Image comparison data
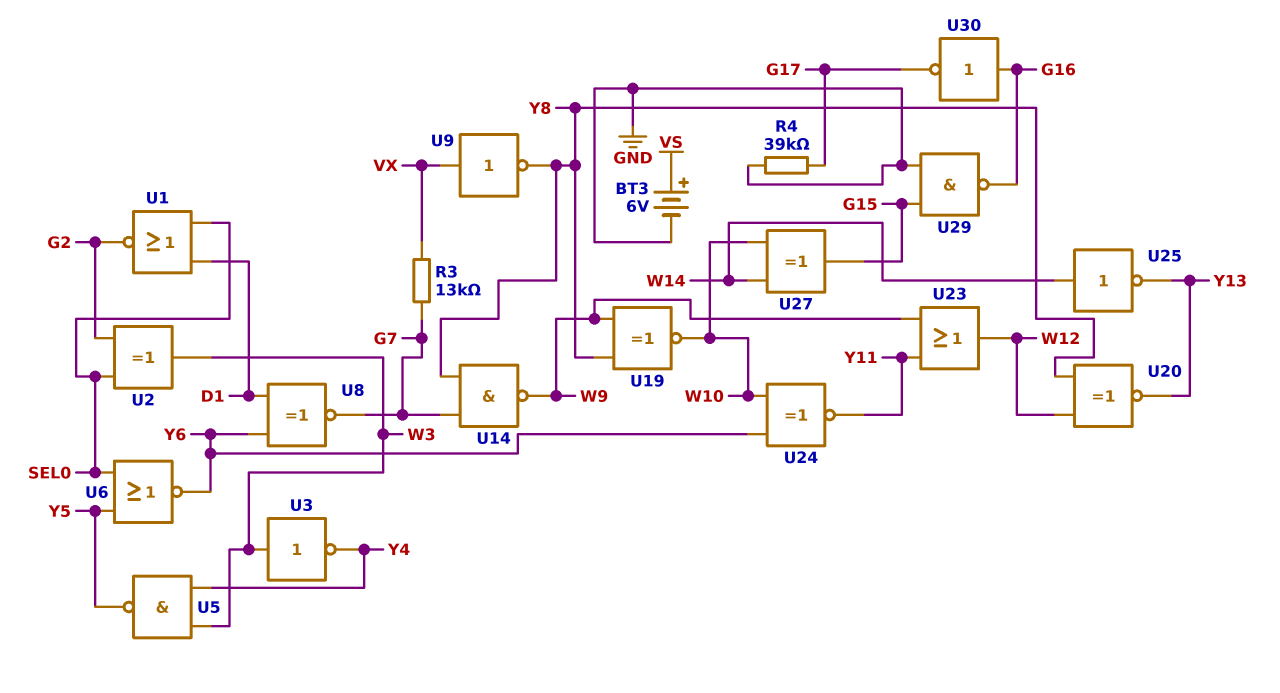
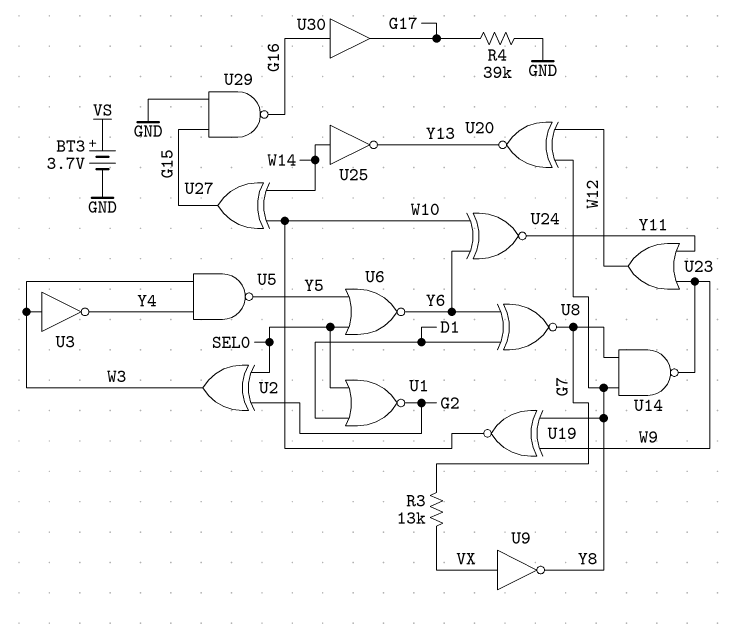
BT3: 6V (plus VS, minus GND) -> 3.7V (plus VS, minus GND)
U30: NOT (in G16, out G17) -> buffer (in G16, out G17)

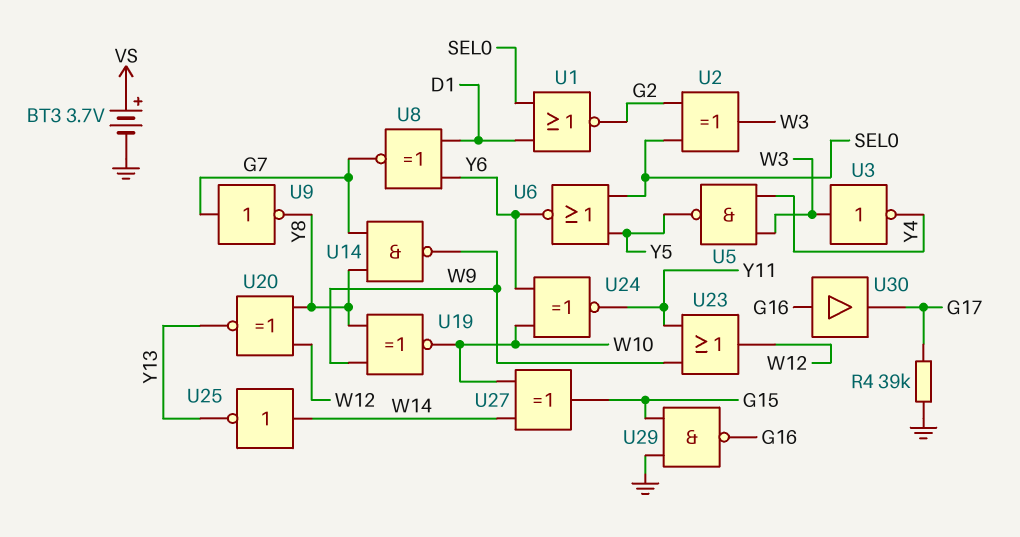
R3: 13k (G7, VX) -> none
U9: NOT (in VX, out Y8) -> NOT (in G7, out Y8)

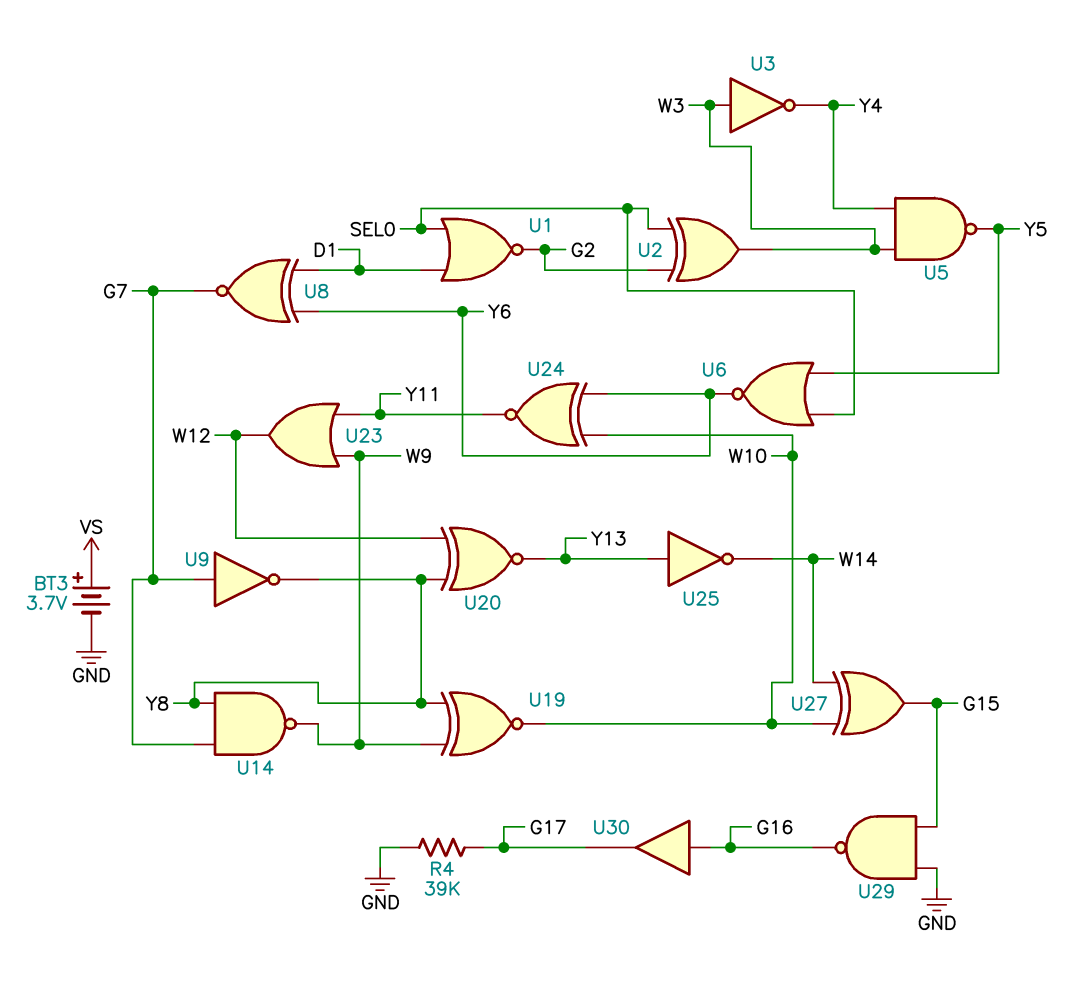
U25: NOT (in W14, out Y13) -> NOT (in Y13, out W14)

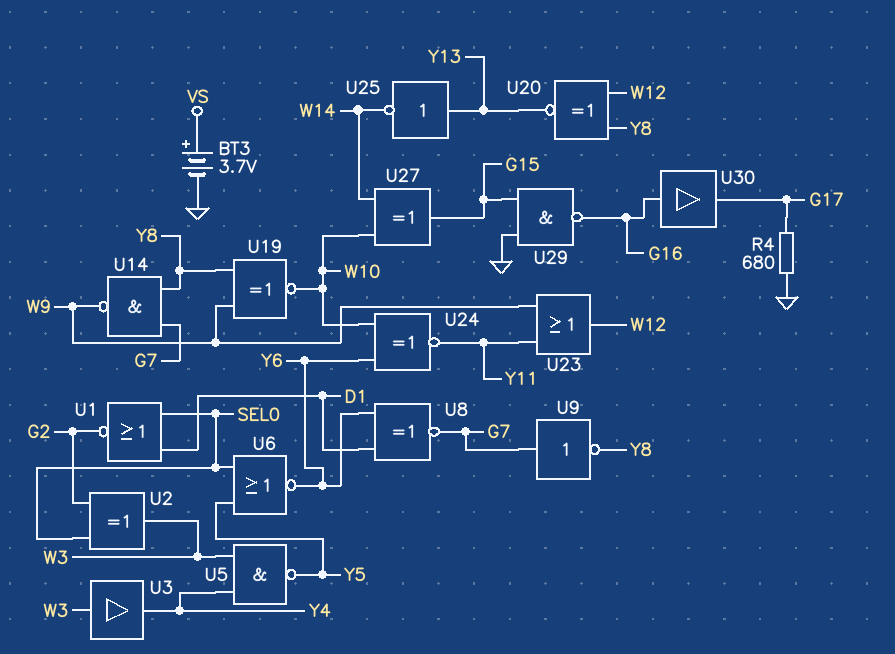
R4: 39k (G17, GND) -> 680 (G17, GND)
U3: NOT (in W3, out Y4) -> buffer (in W3, out Y4)

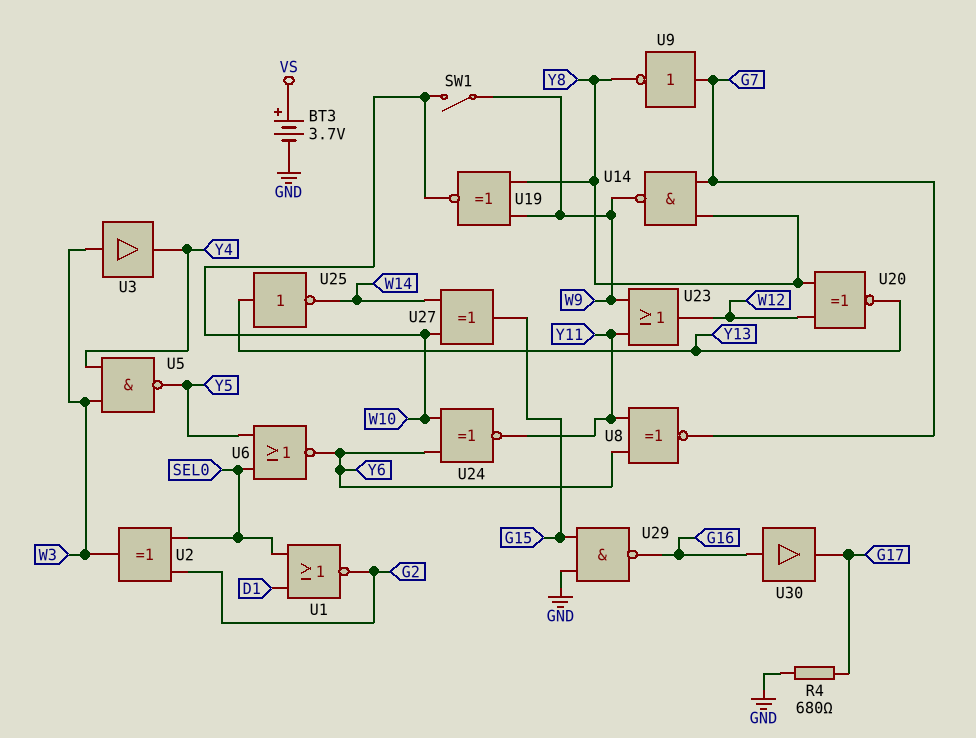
SW1: none -> switch (W9, W10)
U8: XNOR (in D1, in Y6, out G7) -> XNOR (in Y6, in Y11, out G7)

- WHAT YOU NEED TO DO
Each record above should be duplicated word for word, with no pictures included.

- EXERCISE RESPONSE
BT3: 6V (plus VS, minus GND) -> 3.7V (plus VS, minus GND)
U30: NOT (in G16, out G17) -> buffer (in G16, out G17)

R3: 13k (G7, VX) -> none
U9: NOT (in VX, out Y8) -> NOT (in G7, out Y8)

U25: NOT (in W14, out Y13) -> NOT (in Y13, out W14)

R4: 39k (G17, GND) -> 680 (G17, GND)
U3: NOT (in W3, out Y4) -> buffer (in W3, out Y4)

SW1: none -> switch (W9, W10)
U8: XNOR (in D1, in Y6, out G7) -> XNOR (in Y6, in Y11, out G7)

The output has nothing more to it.